> _To do_
With pictures left out, only the lines from the one containing "green heart: 4 -> 1" through the end of the records should be reproduced exactly, please.

(Stored data)
********************

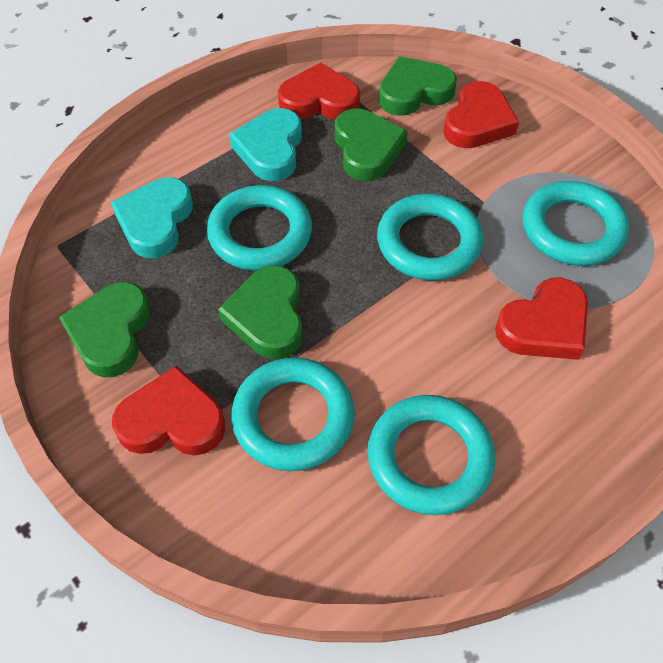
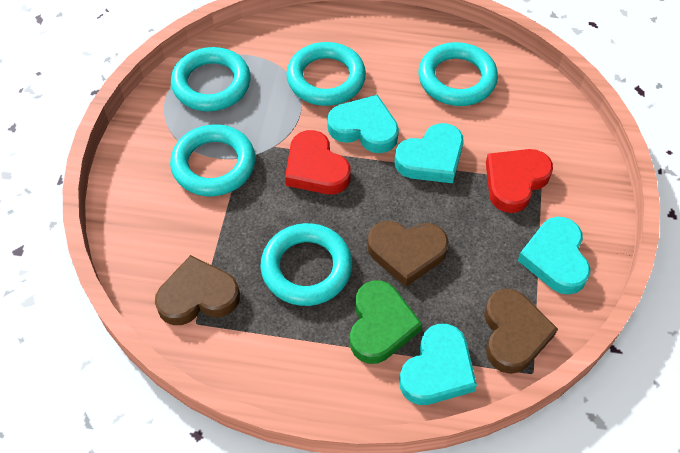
brown heart: 0 -> 3
green heart: 4 -> 1
red heart: 4 -> 2
turquoise heart: 2 -> 4

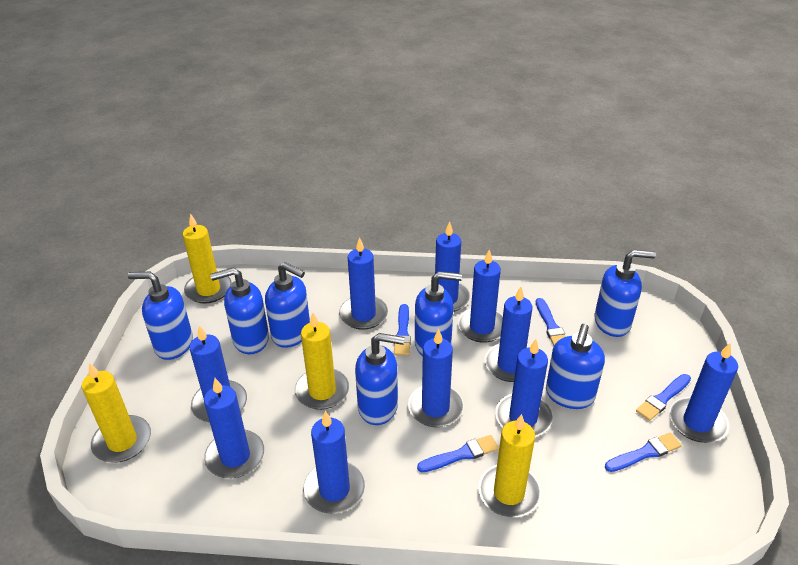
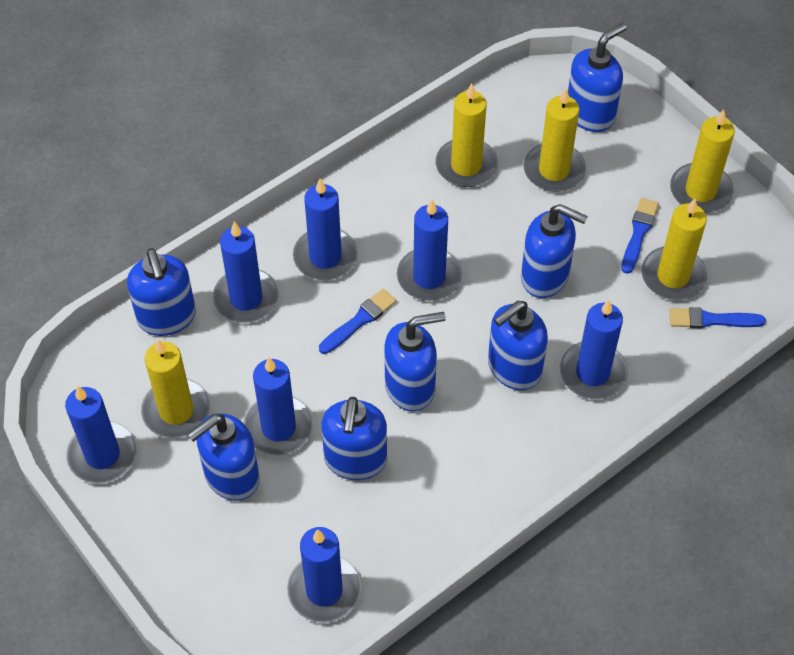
blue brush: 5 -> 3
blue candle: 10 -> 7
yellow candle: 4 -> 5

********************

> _Task result_
green heart: 4 -> 1
red heart: 4 -> 2
turquoise heart: 2 -> 4

blue brush: 5 -> 3
blue candle: 10 -> 7
yellow candle: 4 -> 5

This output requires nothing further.